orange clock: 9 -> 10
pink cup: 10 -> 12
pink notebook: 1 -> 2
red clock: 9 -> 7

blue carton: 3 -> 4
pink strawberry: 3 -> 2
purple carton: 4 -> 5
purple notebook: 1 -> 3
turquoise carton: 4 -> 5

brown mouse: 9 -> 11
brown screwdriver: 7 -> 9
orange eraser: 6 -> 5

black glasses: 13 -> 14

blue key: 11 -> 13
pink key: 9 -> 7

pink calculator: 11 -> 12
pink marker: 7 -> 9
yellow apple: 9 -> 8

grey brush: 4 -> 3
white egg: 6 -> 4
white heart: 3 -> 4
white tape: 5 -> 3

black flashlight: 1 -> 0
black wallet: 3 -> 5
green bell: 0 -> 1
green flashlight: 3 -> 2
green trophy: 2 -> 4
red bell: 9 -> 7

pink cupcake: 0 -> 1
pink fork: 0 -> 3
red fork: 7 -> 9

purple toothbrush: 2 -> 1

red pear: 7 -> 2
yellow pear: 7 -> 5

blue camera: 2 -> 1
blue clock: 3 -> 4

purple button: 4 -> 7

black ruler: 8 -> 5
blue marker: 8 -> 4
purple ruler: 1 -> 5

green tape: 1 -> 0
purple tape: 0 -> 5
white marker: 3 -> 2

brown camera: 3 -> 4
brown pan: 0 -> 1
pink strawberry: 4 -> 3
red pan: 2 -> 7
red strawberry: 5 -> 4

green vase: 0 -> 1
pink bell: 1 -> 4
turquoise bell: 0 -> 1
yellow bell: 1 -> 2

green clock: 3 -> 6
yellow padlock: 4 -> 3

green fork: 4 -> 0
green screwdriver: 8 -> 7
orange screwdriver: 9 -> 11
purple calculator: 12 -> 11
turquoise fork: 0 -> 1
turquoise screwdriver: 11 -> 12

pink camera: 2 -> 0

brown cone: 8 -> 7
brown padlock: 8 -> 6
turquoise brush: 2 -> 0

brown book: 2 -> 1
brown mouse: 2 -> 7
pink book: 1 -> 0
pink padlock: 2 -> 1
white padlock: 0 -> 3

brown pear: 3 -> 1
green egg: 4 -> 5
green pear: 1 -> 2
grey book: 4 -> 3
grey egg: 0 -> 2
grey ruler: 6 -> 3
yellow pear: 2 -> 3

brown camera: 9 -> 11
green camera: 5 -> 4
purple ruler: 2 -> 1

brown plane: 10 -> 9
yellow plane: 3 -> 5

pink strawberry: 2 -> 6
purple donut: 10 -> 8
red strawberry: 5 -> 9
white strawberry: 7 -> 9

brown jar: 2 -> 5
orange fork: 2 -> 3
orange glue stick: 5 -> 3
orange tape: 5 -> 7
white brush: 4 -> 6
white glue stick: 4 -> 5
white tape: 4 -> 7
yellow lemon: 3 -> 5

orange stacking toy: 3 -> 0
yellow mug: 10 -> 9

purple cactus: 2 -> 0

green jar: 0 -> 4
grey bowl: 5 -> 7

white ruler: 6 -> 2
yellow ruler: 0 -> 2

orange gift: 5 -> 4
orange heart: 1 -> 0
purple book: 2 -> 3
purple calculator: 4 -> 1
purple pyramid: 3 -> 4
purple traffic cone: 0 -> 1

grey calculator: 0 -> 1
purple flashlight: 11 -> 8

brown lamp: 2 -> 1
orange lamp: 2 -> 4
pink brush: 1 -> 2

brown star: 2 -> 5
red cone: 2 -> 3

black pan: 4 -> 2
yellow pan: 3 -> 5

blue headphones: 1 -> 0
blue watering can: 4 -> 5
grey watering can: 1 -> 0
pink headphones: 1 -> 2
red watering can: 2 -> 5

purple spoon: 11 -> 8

.....

Word for word, restate the line with "pink headphones: 1 -> 2" and all remaining lines of the material, stopping only at the final line.

pink headphones: 1 -> 2
red watering can: 2 -> 5

purple spoon: 11 -> 8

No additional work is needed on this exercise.